▶ CONSEGNA
Per favore, riporta identiche le righe delle voci qui sotto, dall'inizio fino alla riga che contiene "122: (346, 264)", compresa.

▶ MATERIALI FORNITI
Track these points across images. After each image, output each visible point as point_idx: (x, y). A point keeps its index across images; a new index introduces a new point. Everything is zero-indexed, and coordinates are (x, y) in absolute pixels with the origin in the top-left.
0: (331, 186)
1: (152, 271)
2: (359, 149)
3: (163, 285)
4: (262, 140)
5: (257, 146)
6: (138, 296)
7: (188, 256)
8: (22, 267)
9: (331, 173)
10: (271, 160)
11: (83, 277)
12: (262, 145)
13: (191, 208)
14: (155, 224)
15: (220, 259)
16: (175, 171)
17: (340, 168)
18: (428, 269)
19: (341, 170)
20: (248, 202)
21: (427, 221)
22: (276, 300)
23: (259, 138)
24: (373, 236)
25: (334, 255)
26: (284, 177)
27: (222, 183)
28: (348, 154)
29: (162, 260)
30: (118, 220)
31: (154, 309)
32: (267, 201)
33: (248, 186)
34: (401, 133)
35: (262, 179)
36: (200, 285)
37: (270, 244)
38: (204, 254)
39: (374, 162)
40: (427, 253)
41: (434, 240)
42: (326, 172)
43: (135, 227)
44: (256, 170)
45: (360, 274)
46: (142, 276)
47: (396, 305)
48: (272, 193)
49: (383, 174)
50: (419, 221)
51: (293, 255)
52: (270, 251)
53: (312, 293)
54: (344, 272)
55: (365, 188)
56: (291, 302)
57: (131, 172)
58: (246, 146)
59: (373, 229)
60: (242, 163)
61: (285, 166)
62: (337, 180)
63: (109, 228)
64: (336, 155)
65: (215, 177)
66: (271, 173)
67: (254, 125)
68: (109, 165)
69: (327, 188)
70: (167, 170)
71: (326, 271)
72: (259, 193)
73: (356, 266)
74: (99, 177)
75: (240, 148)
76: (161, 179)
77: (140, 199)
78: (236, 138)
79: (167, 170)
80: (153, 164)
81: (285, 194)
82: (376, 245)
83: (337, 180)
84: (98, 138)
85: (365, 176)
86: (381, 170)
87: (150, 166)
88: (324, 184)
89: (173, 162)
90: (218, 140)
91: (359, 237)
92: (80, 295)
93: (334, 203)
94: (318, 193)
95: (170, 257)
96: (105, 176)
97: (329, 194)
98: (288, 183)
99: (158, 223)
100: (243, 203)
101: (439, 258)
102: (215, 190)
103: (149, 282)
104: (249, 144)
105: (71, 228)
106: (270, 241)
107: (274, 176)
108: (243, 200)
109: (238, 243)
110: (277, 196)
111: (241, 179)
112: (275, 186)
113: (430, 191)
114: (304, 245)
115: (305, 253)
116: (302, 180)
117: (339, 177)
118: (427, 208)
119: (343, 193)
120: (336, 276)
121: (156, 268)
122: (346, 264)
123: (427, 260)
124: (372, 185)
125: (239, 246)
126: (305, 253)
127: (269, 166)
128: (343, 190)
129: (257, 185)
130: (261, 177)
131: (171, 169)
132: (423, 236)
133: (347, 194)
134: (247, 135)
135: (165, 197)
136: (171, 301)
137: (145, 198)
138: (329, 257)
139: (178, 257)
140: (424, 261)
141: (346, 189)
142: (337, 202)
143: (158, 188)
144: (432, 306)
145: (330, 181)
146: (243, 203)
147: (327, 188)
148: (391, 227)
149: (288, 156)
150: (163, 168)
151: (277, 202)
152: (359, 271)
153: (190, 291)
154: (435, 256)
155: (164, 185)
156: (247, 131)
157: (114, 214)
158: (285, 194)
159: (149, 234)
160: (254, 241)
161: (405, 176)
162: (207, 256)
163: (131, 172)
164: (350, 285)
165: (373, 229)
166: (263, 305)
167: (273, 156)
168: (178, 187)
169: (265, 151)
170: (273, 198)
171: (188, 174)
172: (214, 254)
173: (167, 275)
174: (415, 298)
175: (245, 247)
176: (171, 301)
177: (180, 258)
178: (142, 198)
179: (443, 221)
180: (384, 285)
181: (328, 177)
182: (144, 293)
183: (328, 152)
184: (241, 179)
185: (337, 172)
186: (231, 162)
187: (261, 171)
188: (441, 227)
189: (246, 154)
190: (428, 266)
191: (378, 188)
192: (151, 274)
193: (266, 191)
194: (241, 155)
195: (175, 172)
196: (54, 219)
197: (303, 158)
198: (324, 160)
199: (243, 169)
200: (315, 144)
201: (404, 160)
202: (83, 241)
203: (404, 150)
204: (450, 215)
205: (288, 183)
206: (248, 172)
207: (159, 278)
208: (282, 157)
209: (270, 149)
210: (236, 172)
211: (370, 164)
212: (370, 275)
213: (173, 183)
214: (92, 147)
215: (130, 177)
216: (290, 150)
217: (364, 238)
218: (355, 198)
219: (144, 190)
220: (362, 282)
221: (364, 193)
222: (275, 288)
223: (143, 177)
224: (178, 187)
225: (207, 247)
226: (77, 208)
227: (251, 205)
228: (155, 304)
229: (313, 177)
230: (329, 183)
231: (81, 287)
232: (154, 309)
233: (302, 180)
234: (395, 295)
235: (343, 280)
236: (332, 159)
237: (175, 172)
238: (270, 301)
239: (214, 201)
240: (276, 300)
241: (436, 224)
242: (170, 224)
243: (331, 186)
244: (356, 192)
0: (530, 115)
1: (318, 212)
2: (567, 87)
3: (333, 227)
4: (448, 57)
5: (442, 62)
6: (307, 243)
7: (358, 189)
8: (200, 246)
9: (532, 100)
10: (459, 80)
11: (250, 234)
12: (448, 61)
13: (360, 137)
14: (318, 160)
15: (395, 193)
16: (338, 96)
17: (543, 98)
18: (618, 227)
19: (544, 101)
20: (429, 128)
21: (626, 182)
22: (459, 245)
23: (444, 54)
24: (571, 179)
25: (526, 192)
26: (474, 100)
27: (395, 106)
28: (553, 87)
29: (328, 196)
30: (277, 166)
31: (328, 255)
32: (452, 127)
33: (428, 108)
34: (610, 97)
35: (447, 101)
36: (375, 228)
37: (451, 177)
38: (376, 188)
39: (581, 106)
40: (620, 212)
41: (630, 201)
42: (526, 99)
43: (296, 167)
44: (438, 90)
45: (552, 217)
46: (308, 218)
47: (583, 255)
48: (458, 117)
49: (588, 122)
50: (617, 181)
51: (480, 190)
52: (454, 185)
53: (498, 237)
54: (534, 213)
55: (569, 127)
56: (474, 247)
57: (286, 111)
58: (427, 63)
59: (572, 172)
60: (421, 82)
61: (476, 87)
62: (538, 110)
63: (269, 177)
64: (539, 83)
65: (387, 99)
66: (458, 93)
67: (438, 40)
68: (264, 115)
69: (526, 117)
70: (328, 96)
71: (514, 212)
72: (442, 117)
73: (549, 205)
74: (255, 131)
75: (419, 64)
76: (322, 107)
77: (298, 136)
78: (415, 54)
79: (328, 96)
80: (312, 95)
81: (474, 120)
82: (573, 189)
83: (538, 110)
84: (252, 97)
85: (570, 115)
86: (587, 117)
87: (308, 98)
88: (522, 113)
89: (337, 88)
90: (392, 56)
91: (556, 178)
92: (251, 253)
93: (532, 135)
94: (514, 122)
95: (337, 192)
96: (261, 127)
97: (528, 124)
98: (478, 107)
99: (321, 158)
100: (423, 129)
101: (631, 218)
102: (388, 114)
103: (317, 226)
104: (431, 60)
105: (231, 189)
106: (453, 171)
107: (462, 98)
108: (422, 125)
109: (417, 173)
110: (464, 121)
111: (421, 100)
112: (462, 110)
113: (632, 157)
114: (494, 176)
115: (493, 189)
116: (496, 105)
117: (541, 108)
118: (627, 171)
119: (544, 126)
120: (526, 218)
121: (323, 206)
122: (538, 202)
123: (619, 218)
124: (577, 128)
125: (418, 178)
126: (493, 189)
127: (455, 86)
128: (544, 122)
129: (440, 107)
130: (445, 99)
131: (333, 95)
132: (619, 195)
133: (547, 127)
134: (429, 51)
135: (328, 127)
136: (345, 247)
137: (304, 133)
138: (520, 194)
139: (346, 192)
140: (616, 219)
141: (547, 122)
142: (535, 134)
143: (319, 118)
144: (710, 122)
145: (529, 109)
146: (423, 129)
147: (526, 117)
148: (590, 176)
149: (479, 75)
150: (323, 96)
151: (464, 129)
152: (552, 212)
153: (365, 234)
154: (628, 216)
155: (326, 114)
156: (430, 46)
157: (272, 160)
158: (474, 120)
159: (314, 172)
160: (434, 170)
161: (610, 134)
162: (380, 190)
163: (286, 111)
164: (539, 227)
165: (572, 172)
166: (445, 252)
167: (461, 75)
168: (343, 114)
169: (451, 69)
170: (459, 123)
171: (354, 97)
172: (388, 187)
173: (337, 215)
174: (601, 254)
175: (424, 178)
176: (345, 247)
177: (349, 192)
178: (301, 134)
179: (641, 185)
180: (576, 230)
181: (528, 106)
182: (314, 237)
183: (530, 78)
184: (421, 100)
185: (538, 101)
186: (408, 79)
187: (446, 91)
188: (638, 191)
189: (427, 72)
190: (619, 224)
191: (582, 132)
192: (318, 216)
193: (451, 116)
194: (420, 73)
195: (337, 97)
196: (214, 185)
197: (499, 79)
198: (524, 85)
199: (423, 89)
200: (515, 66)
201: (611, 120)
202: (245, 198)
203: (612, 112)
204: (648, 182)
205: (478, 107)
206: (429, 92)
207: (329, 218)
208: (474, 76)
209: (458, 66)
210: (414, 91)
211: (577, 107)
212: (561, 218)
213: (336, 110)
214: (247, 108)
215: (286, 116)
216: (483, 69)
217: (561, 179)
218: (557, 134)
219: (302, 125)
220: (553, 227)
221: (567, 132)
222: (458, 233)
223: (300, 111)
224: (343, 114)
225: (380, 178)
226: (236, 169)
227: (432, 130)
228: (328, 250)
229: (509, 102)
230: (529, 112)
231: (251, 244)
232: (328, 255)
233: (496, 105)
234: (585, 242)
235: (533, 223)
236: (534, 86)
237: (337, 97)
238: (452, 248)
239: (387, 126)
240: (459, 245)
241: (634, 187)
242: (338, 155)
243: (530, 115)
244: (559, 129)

▶ RISULTATO DELL'ESERCIZIO
Track these points across images. After each image, output each visible point as point_idx: (x, y). A point keeps its index across images; a new index introduces a new point. Everything is zero-indexed, and coordinates are (x, y) in absolute pixels with the origin in the top-left.
0: (331, 186)
1: (152, 271)
2: (359, 149)
3: (163, 285)
4: (262, 140)
5: (257, 146)
6: (138, 296)
7: (188, 256)
8: (22, 267)
9: (331, 173)
10: (271, 160)
11: (83, 277)
12: (262, 145)
13: (191, 208)
14: (155, 224)
15: (220, 259)
16: (175, 171)
17: (340, 168)
18: (428, 269)
19: (341, 170)
20: (248, 202)
21: (427, 221)
22: (276, 300)
23: (259, 138)
24: (373, 236)
25: (334, 255)
26: (284, 177)
27: (222, 183)
28: (348, 154)
29: (162, 260)
30: (118, 220)
31: (154, 309)
32: (267, 201)
33: (248, 186)
34: (401, 133)
35: (262, 179)
36: (200, 285)
37: (270, 244)
38: (204, 254)
39: (374, 162)
40: (427, 253)
41: (434, 240)
42: (326, 172)
43: (135, 227)
44: (256, 170)
45: (360, 274)
46: (142, 276)
47: (396, 305)
48: (272, 193)
49: (383, 174)
50: (419, 221)
51: (293, 255)
52: (270, 251)
53: (312, 293)
54: (344, 272)
55: (365, 188)
56: (291, 302)
57: (131, 172)
58: (246, 146)
59: (373, 229)
60: (242, 163)
61: (285, 166)
62: (337, 180)
63: (109, 228)
64: (336, 155)
65: (215, 177)
66: (271, 173)
67: (254, 125)
68: (109, 165)
69: (327, 188)
70: (167, 170)
71: (326, 271)
72: (259, 193)
73: (356, 266)
74: (99, 177)
75: (240, 148)
76: (161, 179)
77: (140, 199)
78: (236, 138)
79: (167, 170)
80: (153, 164)
81: (285, 194)
82: (376, 245)
83: (337, 180)
84: (98, 138)
85: (365, 176)
86: (381, 170)
87: (150, 166)
88: (324, 184)
89: (173, 162)
90: (218, 140)
91: (359, 237)
92: (80, 295)
93: (334, 203)
94: (318, 193)
95: (170, 257)
96: (105, 176)
97: (329, 194)
98: (288, 183)
99: (158, 223)
100: (243, 203)
101: (439, 258)
102: (215, 190)
103: (149, 282)
104: (249, 144)
105: (71, 228)
106: (270, 241)
107: (274, 176)
108: (243, 200)
109: (238, 243)
110: (277, 196)
111: (241, 179)
112: (275, 186)
113: (430, 191)
114: (304, 245)
115: (305, 253)
116: (302, 180)
117: (339, 177)
118: (427, 208)
119: (343, 193)
120: (336, 276)
121: (156, 268)
122: (346, 264)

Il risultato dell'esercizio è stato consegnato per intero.